Available data:
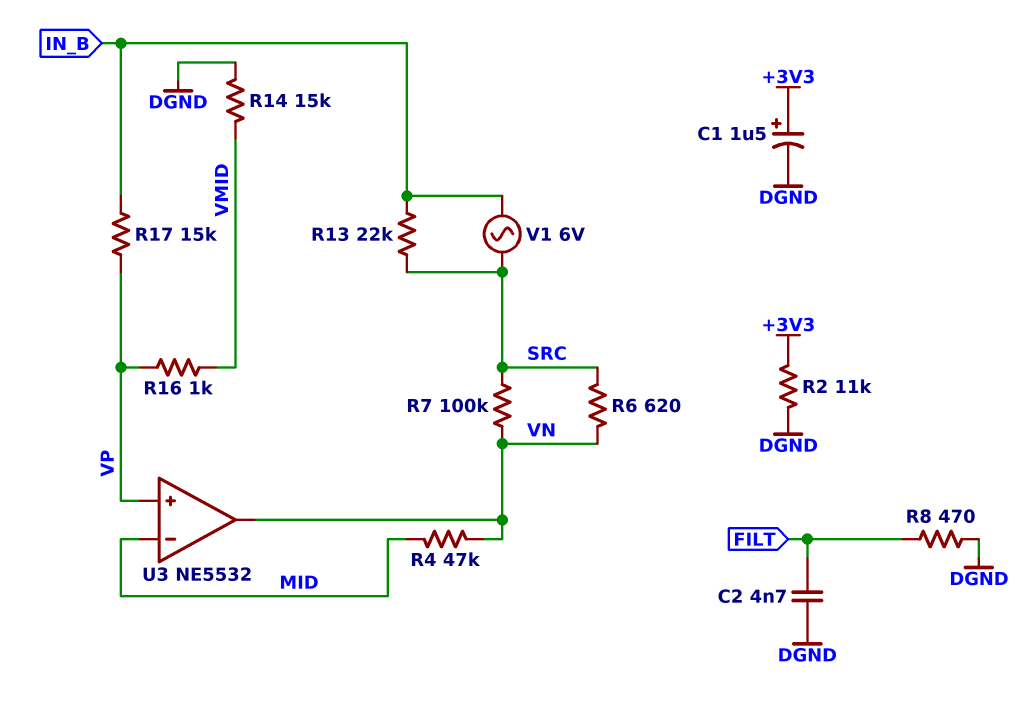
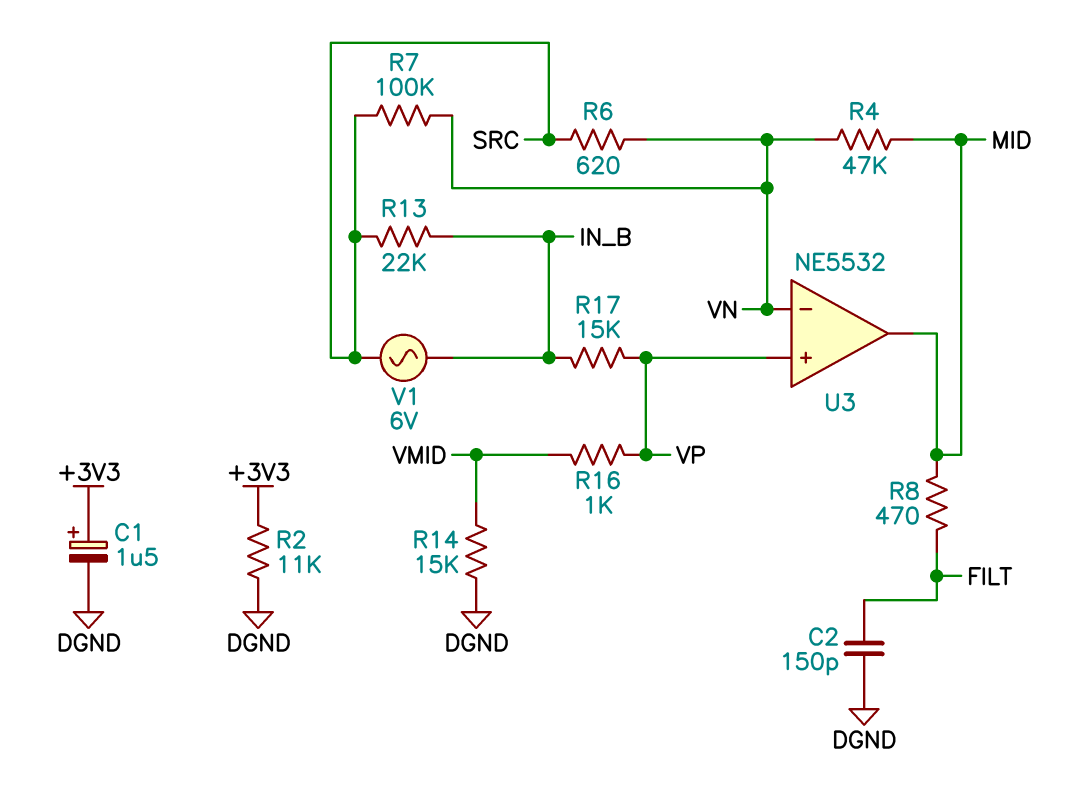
C2: 4.7nF (DGND, FILT) -> 150pF (DGND, FILT)
R8: 470 (DGND, FILT) -> 470 (FILT, MID)
U3 pin in-: MID -> VN
U3 pin out: VN -> MID

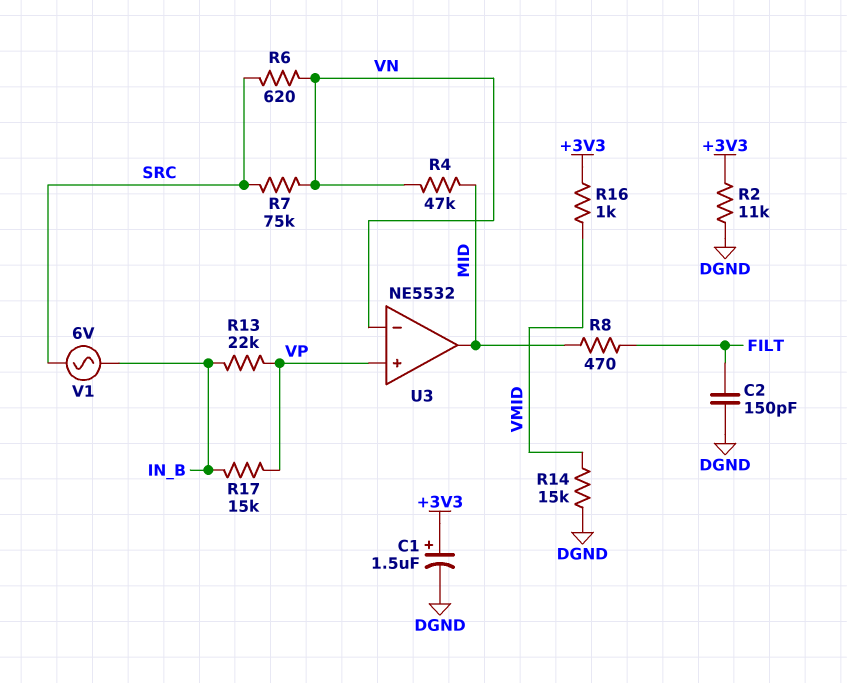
R7: 100k (SRC, VN) -> 75k (SRC, VN)
R13: 22k (IN_B, SRC) -> 22k (IN_B, VP)
R16: 1k (VMID, VP) -> 1k (+3V3, VMID)

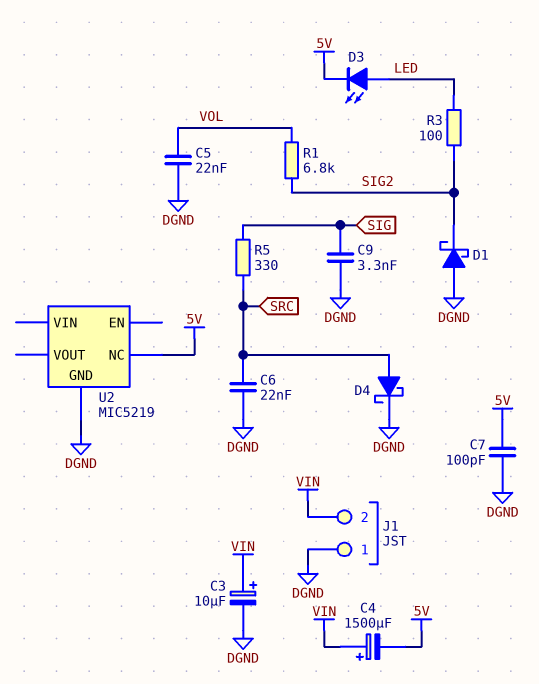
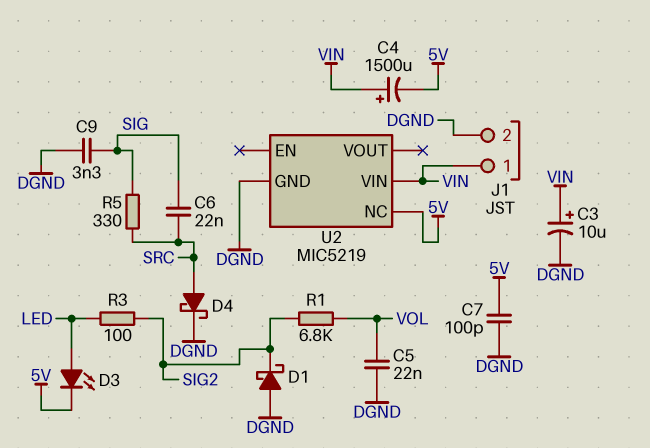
C6: 22nF (DGND, SRC) -> 22nF (SIG, SRC)
J1 pin 1: DGND -> VIN
J1 pin 2: VIN -> DGND
U2 pin VIN: none -> VIN

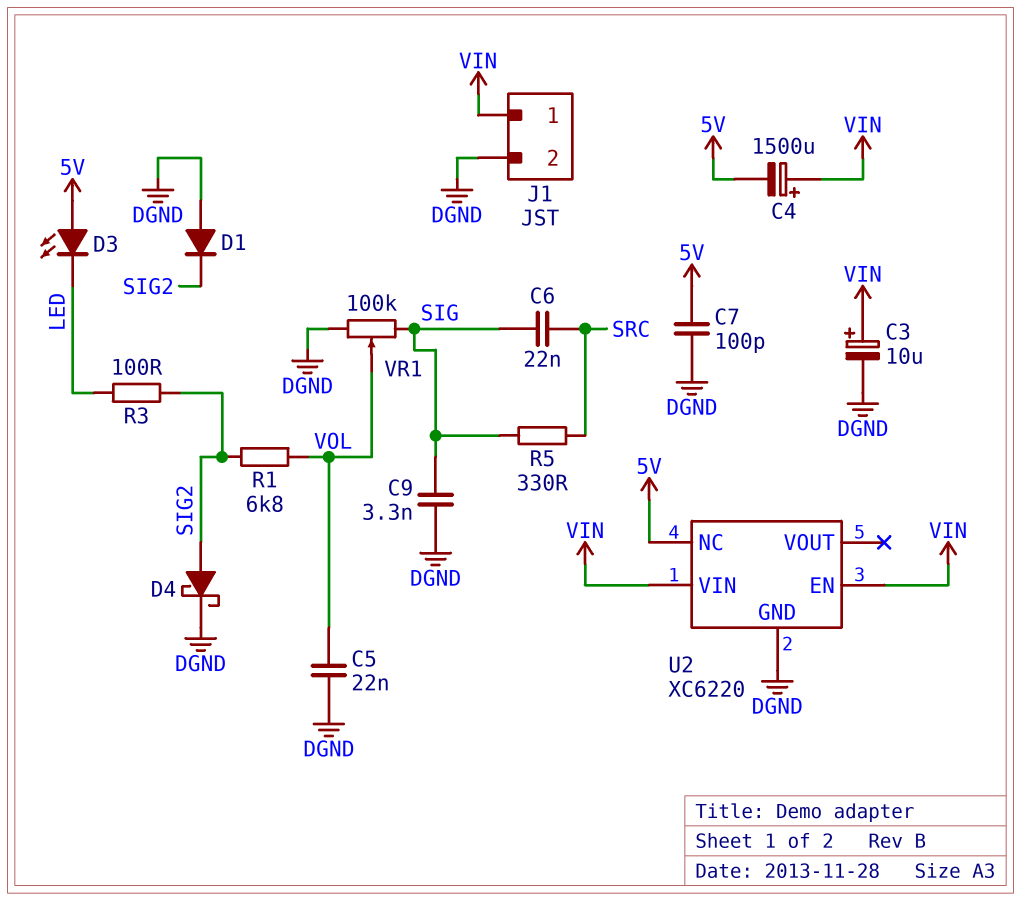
D1: schottky (A DGND, K SIG2) -> diode (A DGND, K SIG2)
D3: LED (A LED, K 5V) -> LED (A 5V, K LED)
D4: schottky (A SRC, K DGND) -> schottky (A SIG2, K DGND)
U2: MIC5219 -> XC6220
U2 pin EN: none -> VIN
VR1: none -> 100k (DGND, SIG, wiper VOL)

What is needed:
Tally the lines above containing "schottky". Number only.

Problem solution:
2